## [Task directions]
Your task is to repeat each record verbatim, exactly as it was written.

## [Data]
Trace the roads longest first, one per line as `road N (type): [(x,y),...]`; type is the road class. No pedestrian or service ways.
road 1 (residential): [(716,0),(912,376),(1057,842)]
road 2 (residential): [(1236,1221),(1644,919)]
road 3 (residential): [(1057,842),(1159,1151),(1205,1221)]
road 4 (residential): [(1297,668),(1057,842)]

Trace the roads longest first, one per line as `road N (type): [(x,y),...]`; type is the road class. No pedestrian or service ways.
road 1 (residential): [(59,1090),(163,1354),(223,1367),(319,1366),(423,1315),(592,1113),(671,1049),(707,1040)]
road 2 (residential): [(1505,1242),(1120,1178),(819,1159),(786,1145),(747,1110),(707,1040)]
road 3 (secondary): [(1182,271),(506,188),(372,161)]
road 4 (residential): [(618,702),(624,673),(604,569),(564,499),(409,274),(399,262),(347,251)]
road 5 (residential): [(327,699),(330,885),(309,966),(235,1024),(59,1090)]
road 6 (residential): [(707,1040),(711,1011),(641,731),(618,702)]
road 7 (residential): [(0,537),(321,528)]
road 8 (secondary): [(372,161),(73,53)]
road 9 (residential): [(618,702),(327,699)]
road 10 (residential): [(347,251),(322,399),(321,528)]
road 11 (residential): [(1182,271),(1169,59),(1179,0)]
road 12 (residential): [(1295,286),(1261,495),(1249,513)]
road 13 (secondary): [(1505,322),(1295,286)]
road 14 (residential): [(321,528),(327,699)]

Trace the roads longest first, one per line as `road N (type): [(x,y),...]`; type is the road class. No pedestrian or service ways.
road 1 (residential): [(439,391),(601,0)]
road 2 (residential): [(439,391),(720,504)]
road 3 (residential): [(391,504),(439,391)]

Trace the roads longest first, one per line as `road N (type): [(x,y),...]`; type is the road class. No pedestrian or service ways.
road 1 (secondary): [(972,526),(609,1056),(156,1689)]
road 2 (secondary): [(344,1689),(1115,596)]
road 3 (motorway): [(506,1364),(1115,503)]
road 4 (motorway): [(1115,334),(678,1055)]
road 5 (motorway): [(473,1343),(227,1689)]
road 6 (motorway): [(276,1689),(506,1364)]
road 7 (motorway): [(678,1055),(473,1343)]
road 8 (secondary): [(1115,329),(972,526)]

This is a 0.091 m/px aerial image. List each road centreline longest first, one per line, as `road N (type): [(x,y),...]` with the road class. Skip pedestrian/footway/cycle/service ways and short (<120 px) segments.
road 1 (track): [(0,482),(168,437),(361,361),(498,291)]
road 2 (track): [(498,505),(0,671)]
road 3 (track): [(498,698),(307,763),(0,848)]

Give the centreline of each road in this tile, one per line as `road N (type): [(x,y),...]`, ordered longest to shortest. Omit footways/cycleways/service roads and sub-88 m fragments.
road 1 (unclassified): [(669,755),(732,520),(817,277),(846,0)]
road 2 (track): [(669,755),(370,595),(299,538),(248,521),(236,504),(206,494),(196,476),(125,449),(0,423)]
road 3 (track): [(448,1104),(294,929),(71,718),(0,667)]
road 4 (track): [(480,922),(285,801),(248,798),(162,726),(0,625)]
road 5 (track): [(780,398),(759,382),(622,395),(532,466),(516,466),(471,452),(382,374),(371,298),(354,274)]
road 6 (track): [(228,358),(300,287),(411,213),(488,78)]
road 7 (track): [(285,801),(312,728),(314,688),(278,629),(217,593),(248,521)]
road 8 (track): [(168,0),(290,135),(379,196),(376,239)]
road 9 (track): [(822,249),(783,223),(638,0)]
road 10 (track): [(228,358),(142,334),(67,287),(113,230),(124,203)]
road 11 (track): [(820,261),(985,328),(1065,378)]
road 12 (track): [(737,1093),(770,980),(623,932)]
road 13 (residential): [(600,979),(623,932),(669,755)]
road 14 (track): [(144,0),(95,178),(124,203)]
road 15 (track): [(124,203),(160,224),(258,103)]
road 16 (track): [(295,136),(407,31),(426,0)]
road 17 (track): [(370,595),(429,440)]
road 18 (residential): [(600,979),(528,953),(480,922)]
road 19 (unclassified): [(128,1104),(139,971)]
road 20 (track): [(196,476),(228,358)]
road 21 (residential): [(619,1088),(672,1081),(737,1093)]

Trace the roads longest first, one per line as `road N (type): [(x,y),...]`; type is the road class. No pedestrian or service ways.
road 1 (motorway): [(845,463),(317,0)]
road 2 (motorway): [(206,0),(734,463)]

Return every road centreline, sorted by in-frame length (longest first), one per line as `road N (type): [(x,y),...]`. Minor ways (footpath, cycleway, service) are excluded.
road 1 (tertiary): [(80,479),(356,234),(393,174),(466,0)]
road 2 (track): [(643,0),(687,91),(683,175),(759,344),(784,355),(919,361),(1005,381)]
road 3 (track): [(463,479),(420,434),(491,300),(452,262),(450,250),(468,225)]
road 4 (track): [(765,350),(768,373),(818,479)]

## [Exercise response]
Trace the roads longest first, one per line as `road N (type): [(x,y),...]`; type is the road class. No pedestrian or service ways.
road 1 (residential): [(716,0),(912,376),(1057,842)]
road 2 (residential): [(1236,1221),(1644,919)]
road 3 (residential): [(1057,842),(1159,1151),(1205,1221)]
road 4 (residential): [(1297,668),(1057,842)]

Trace the roads longest first, one per line as `road N (type): [(x,y),...]`; type is the road class. No pedestrian or service ways.
road 1 (residential): [(59,1090),(163,1354),(223,1367),(319,1366),(423,1315),(592,1113),(671,1049),(707,1040)]
road 2 (residential): [(1505,1242),(1120,1178),(819,1159),(786,1145),(747,1110),(707,1040)]
road 3 (secondary): [(1182,271),(506,188),(372,161)]
road 4 (residential): [(618,702),(624,673),(604,569),(564,499),(409,274),(399,262),(347,251)]
road 5 (residential): [(327,699),(330,885),(309,966),(235,1024),(59,1090)]
road 6 (residential): [(707,1040),(711,1011),(641,731),(618,702)]
road 7 (residential): [(0,537),(321,528)]
road 8 (secondary): [(372,161),(73,53)]
road 9 (residential): [(618,702),(327,699)]
road 10 (residential): [(347,251),(322,399),(321,528)]
road 11 (residential): [(1182,271),(1169,59),(1179,0)]
road 12 (residential): [(1295,286),(1261,495),(1249,513)]
road 13 (secondary): [(1505,322),(1295,286)]
road 14 (residential): [(321,528),(327,699)]

Trace the roads longest first, one per line as `road N (type): [(x,y),...]`; type is the road class. No pedestrian or service ways.
road 1 (residential): [(439,391),(601,0)]
road 2 (residential): [(439,391),(720,504)]
road 3 (residential): [(391,504),(439,391)]

Trace the roads longest first, one per line as `road N (type): [(x,y),...]`; type is the road class. No pedestrian or service ways.
road 1 (secondary): [(972,526),(609,1056),(156,1689)]
road 2 (secondary): [(344,1689),(1115,596)]
road 3 (motorway): [(506,1364),(1115,503)]
road 4 (motorway): [(1115,334),(678,1055)]
road 5 (motorway): [(473,1343),(227,1689)]
road 6 (motorway): [(276,1689),(506,1364)]
road 7 (motorway): [(678,1055),(473,1343)]
road 8 (secondary): [(1115,329),(972,526)]

This is a 0.091 m/px aerial image. List each road centreline longest first, one per line, as `road N (type): [(x,y),...]` with the road class. Skip pedestrian/footway/cycle/service ways and short (<120 px) segments.
road 1 (track): [(0,482),(168,437),(361,361),(498,291)]
road 2 (track): [(498,505),(0,671)]
road 3 (track): [(498,698),(307,763),(0,848)]

Give the centreline of each road in this tile, one per line as `road N (type): [(x,y),...]`, ordered longest to shortest. Omit footways/cycleways/service roads and sub-88 m fragments.
road 1 (unclassified): [(669,755),(732,520),(817,277),(846,0)]
road 2 (track): [(669,755),(370,595),(299,538),(248,521),(236,504),(206,494),(196,476),(125,449),(0,423)]
road 3 (track): [(448,1104),(294,929),(71,718),(0,667)]
road 4 (track): [(480,922),(285,801),(248,798),(162,726),(0,625)]
road 5 (track): [(780,398),(759,382),(622,395),(532,466),(516,466),(471,452),(382,374),(371,298),(354,274)]
road 6 (track): [(228,358),(300,287),(411,213),(488,78)]
road 7 (track): [(285,801),(312,728),(314,688),(278,629),(217,593),(248,521)]
road 8 (track): [(168,0),(290,135),(379,196),(376,239)]
road 9 (track): [(822,249),(783,223),(638,0)]
road 10 (track): [(228,358),(142,334),(67,287),(113,230),(124,203)]
road 11 (track): [(820,261),(985,328),(1065,378)]
road 12 (track): [(737,1093),(770,980),(623,932)]
road 13 (residential): [(600,979),(623,932),(669,755)]
road 14 (track): [(144,0),(95,178),(124,203)]
road 15 (track): [(124,203),(160,224),(258,103)]
road 16 (track): [(295,136),(407,31),(426,0)]
road 17 (track): [(370,595),(429,440)]
road 18 (residential): [(600,979),(528,953),(480,922)]
road 19 (unclassified): [(128,1104),(139,971)]
road 20 (track): [(196,476),(228,358)]
road 21 (residential): [(619,1088),(672,1081),(737,1093)]

Trace the roads longest first, one per line as `road N (type): [(x,y),...]`; type is the road class. No pedestrian or service ways.
road 1 (motorway): [(845,463),(317,0)]
road 2 (motorway): [(206,0),(734,463)]

Return every road centreline, sorted by in-frame length (longest first), one per line as `road N (type): [(x,y),...]`. Minor ways (footpath, cycleway, service) are excluded.
road 1 (tertiary): [(80,479),(356,234),(393,174),(466,0)]
road 2 (track): [(643,0),(687,91),(683,175),(759,344),(784,355),(919,361),(1005,381)]
road 3 (track): [(463,479),(420,434),(491,300),(452,262),(450,250),(468,225)]
road 4 (track): [(765,350),(768,373),(818,479)]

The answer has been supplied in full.